Scene edit records:
•••••

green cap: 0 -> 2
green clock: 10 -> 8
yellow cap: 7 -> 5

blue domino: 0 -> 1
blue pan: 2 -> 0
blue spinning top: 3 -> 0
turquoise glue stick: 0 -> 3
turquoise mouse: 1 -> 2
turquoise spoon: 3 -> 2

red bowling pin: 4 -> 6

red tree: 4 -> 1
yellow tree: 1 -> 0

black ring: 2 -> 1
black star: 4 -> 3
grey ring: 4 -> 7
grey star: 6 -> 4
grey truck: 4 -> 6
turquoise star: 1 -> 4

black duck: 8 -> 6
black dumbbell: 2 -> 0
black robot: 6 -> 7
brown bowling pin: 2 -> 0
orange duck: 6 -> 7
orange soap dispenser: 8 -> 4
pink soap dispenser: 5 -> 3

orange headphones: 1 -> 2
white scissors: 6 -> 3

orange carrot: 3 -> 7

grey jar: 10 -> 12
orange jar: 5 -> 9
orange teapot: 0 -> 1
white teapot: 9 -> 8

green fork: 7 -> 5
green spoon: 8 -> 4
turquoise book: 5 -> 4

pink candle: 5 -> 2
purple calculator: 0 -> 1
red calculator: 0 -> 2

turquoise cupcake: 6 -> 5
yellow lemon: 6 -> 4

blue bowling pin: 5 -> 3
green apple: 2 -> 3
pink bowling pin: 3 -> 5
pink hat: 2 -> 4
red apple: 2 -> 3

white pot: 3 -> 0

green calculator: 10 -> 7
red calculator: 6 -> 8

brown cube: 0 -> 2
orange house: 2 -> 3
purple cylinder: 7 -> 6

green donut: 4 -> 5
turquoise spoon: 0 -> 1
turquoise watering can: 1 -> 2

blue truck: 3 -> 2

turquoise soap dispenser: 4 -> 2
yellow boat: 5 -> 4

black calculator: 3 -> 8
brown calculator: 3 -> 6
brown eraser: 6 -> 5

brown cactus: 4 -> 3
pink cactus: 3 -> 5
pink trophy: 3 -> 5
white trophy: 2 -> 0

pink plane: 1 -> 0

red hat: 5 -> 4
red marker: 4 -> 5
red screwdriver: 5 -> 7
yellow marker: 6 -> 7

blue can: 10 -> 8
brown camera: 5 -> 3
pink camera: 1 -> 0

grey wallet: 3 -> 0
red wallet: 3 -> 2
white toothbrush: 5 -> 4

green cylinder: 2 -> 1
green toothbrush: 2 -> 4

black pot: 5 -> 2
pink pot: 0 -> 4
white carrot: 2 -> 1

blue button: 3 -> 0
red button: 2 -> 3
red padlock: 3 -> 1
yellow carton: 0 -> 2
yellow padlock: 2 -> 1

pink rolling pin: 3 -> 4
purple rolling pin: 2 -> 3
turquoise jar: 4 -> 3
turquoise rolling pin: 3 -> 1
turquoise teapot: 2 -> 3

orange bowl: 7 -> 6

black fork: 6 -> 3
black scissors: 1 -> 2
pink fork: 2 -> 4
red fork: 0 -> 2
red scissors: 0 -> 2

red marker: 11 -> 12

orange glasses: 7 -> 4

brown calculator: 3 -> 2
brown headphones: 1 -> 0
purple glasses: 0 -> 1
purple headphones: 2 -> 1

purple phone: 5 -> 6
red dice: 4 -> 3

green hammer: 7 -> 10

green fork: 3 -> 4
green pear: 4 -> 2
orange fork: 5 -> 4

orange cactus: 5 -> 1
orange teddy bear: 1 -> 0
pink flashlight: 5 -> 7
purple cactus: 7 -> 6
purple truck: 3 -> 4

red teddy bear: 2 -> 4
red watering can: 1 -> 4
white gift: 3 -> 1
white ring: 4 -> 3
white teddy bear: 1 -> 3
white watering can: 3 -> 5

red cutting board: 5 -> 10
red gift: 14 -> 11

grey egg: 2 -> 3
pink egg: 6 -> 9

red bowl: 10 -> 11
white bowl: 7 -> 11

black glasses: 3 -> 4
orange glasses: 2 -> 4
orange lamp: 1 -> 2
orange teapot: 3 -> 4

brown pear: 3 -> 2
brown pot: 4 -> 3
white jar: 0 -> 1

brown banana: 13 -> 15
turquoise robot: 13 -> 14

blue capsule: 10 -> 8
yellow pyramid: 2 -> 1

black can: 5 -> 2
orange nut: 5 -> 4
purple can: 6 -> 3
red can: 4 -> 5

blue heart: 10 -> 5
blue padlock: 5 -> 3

•••••

▶ TASK REQUIREMENTS: Look above for the line holding "purple truck: 3 -> 4" and the line holding "brown pear: 3 -> 2", then output exactly those two lines and every line between them, nothing more.

▶ ANSWER TO THIS PROBLEM:
purple truck: 3 -> 4

red teddy bear: 2 -> 4
red watering can: 1 -> 4
white gift: 3 -> 1
white ring: 4 -> 3
white teddy bear: 1 -> 3
white watering can: 3 -> 5

red cutting board: 5 -> 10
red gift: 14 -> 11

grey egg: 2 -> 3
pink egg: 6 -> 9

red bowl: 10 -> 11
white bowl: 7 -> 11

black glasses: 3 -> 4
orange glasses: 2 -> 4
orange lamp: 1 -> 2
orange teapot: 3 -> 4

brown pear: 3 -> 2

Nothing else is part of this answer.